EXERCISE AIM:
The answer is every line of the records that holds the word "LOAD", copied in full.

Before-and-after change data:
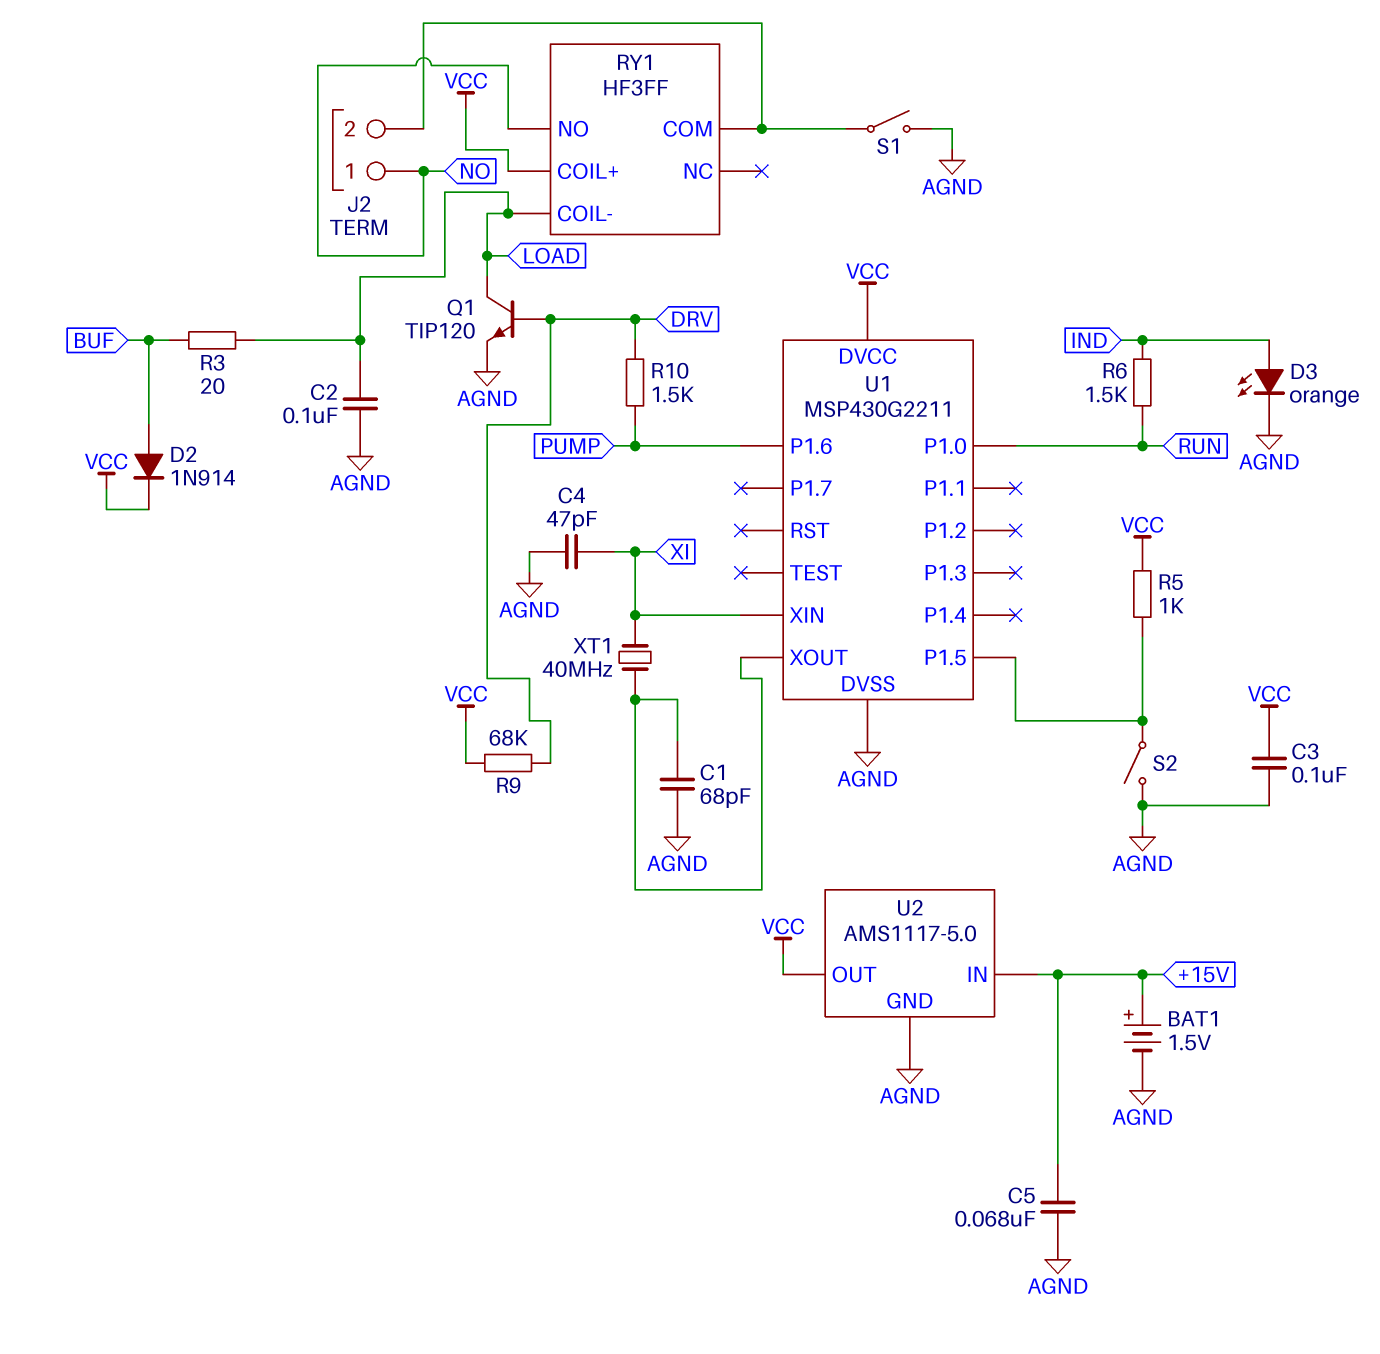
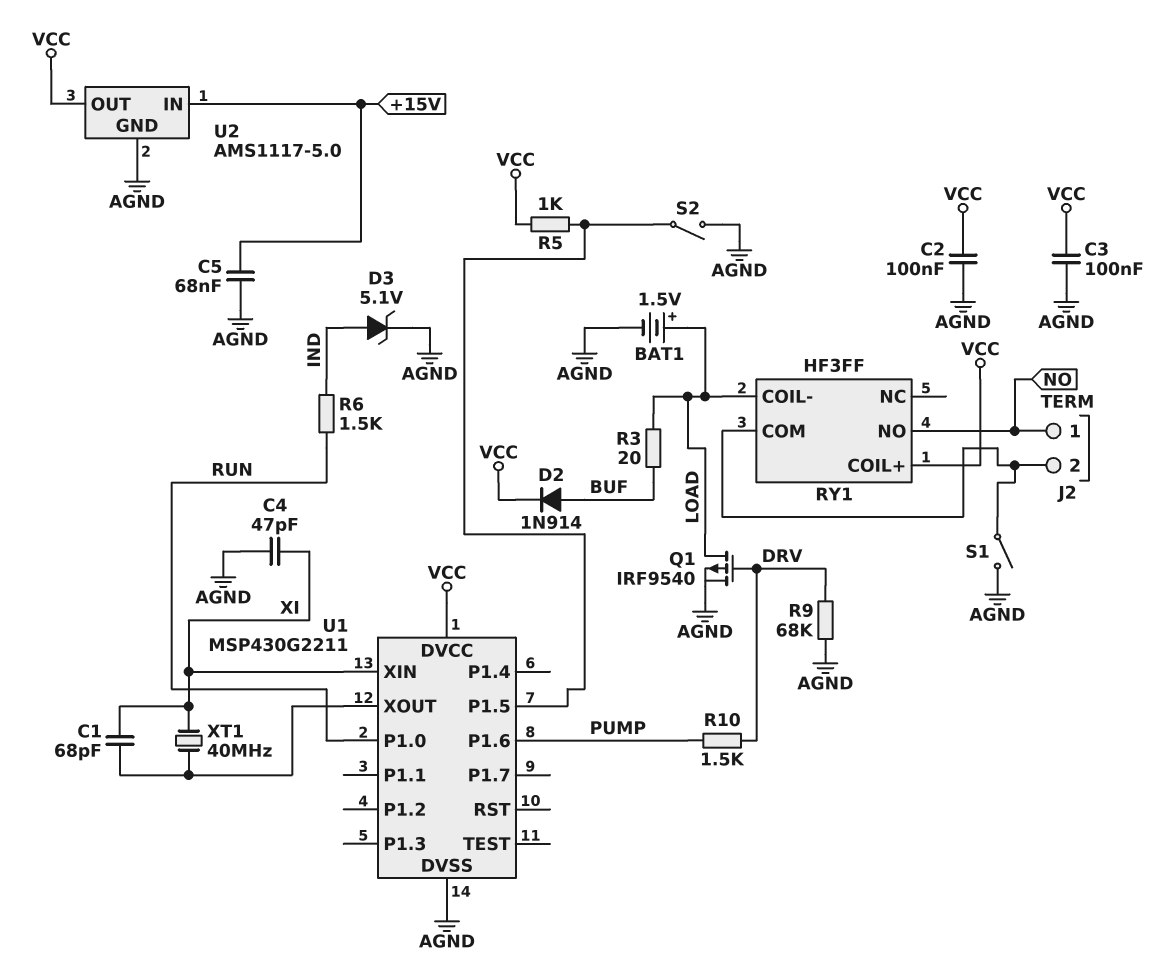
BAT1: 1.5V (plus +15V, minus AGND) -> 1.5V (plus LOAD, minus AGND)
C1: 68pF (AGND, U1/XOUT) -> 68pF (U1/XOUT, XI)
C2: 100nF (AGND, LOAD) -> 100nF (AGND, VCC)
D3: LED orange (A IND, K AGND) -> zener 5.1V (A IND, K AGND)
Q1: NPN TIP120 (B DRV, C LOAD, E AGND) -> PMOS IRF9540 (G DRV, D LOAD, S AGND)
R9: 68k (DRV, VCC) -> 68k (AGND, DRV)

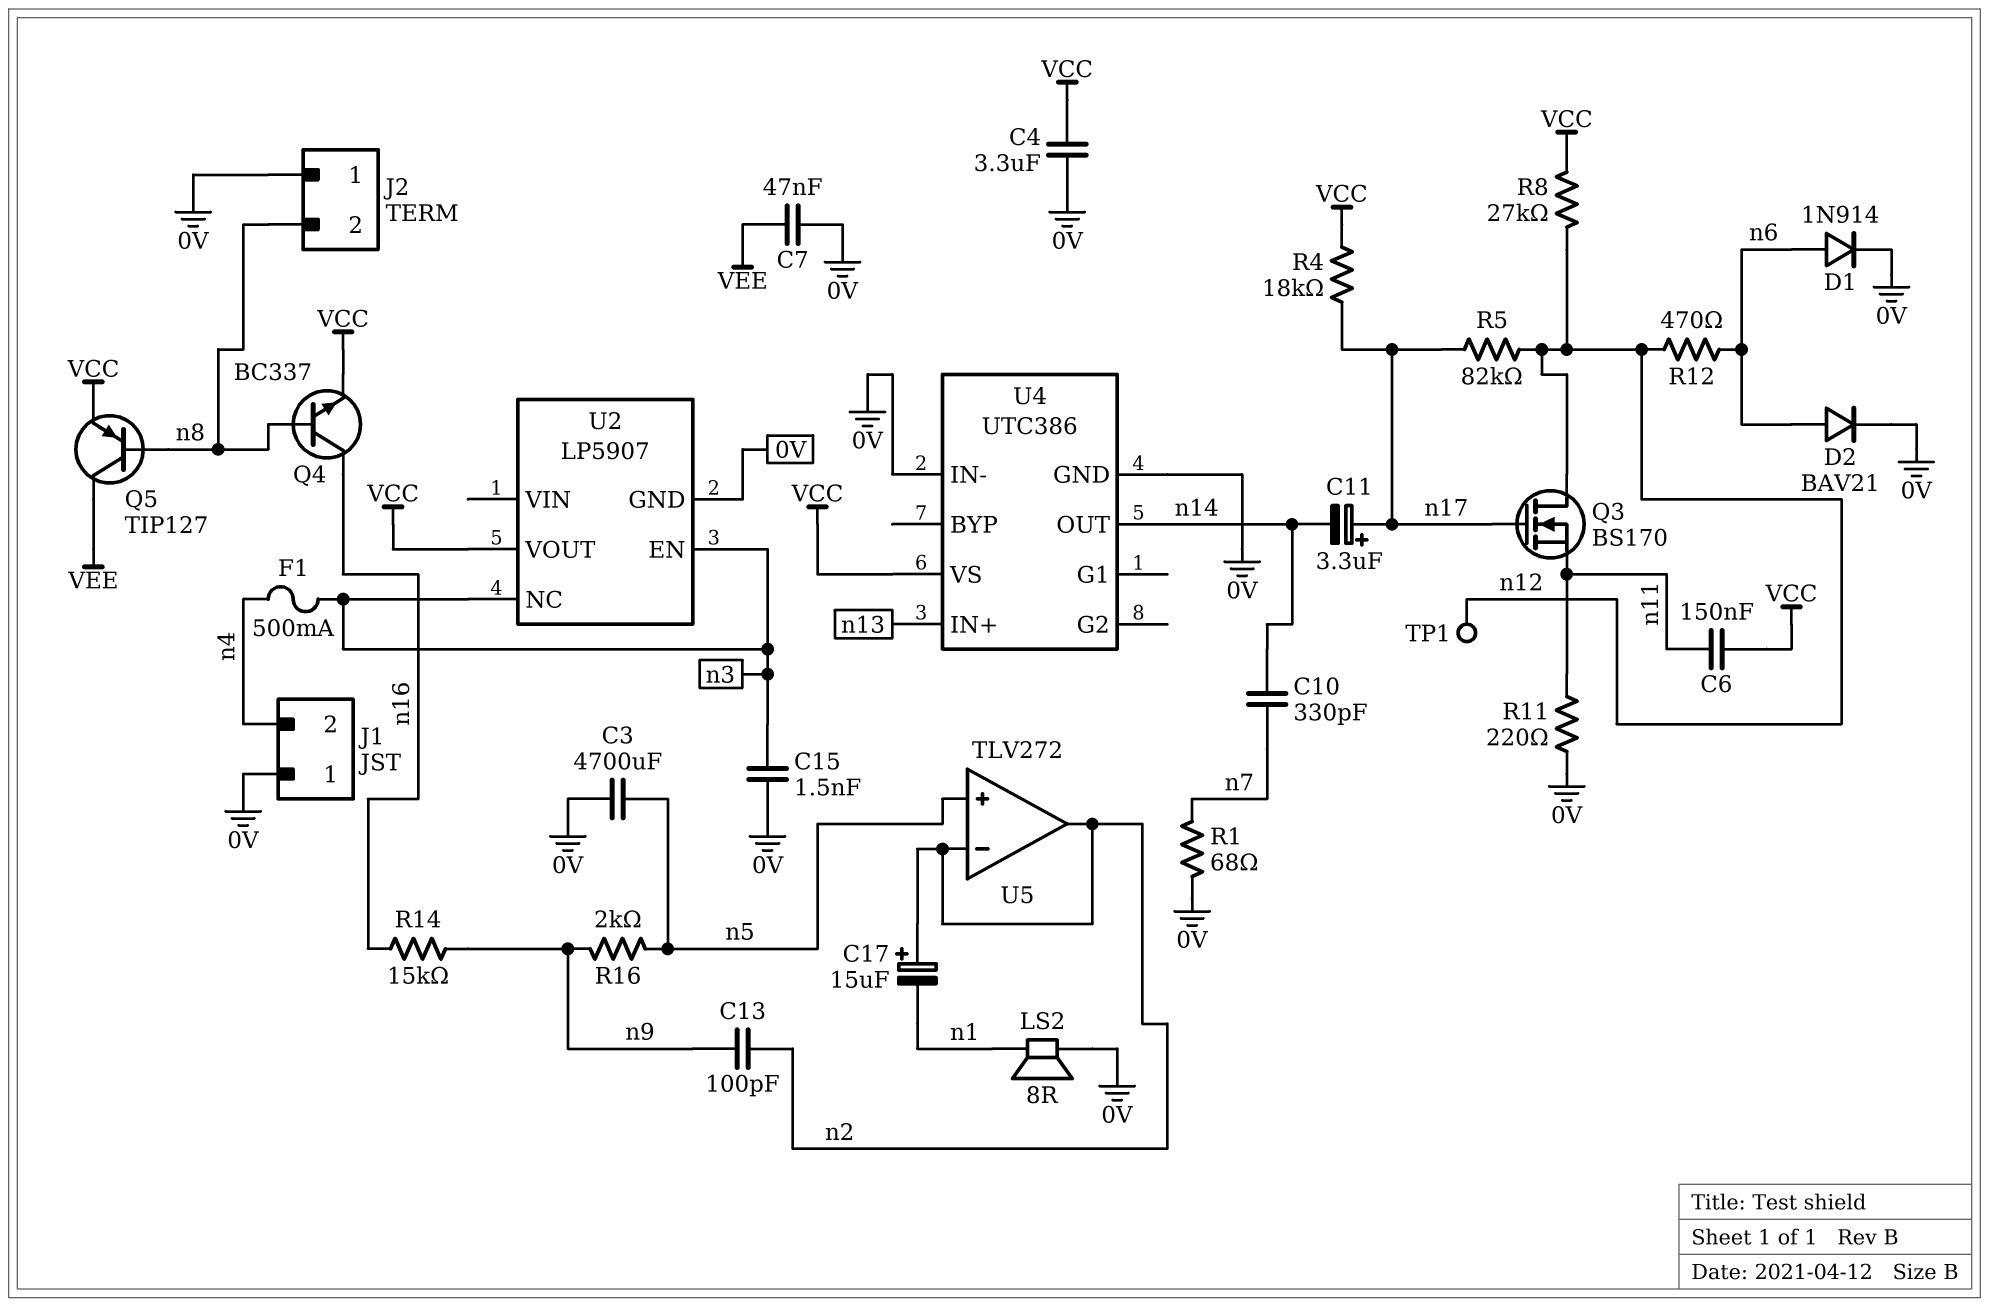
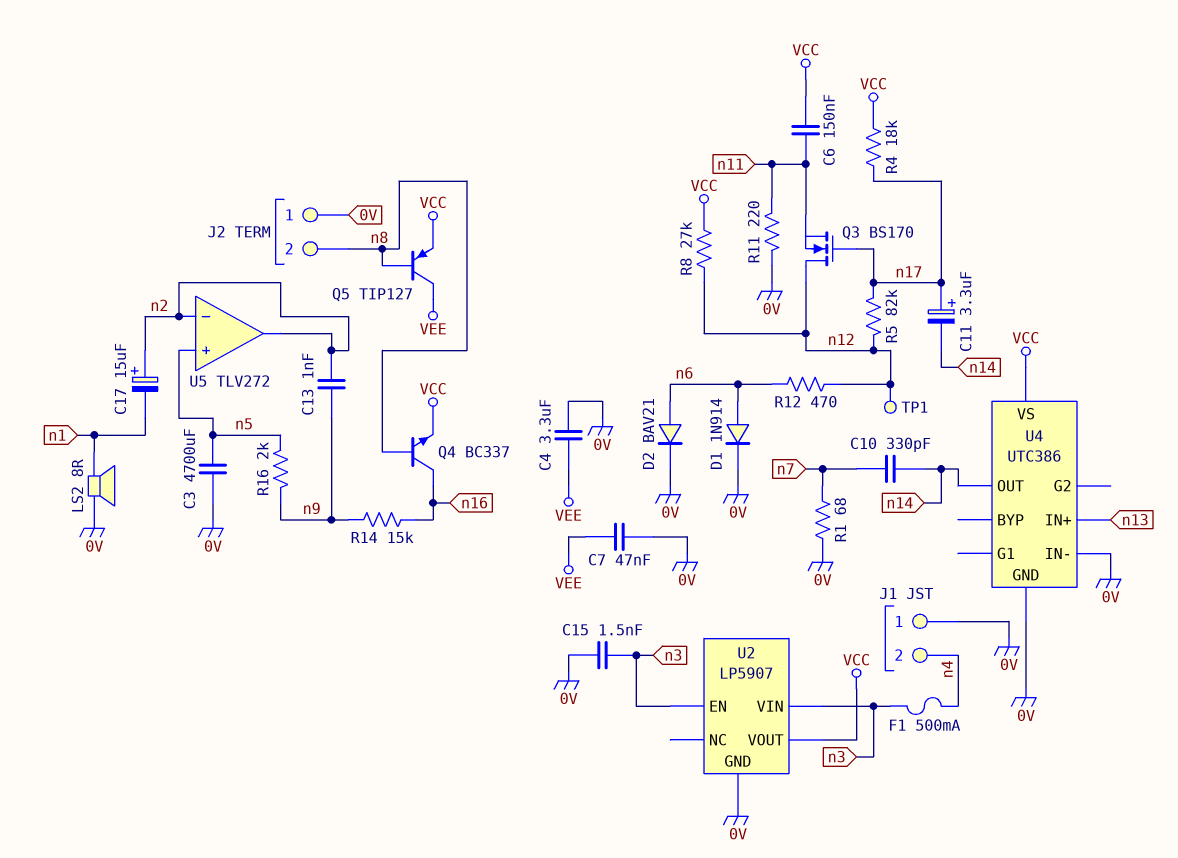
C4: 3.3uF (0V, VCC) -> 3.3uF (0V, VEE)
C13: 100pF (n2, n9) -> 1nF (n2, n9)
U2 pin NC: n3 -> none
U2 pin VIN: none -> n3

SOLVED EXERCISE:
BAT1: 1.5V (plus +15V, minus AGND) -> 1.5V (plus LOAD, minus AGND)
C2: 100nF (AGND, LOAD) -> 100nF (AGND, VCC)
Q1: NPN TIP120 (B DRV, C LOAD, E AGND) -> PMOS IRF9540 (G DRV, D LOAD, S AGND)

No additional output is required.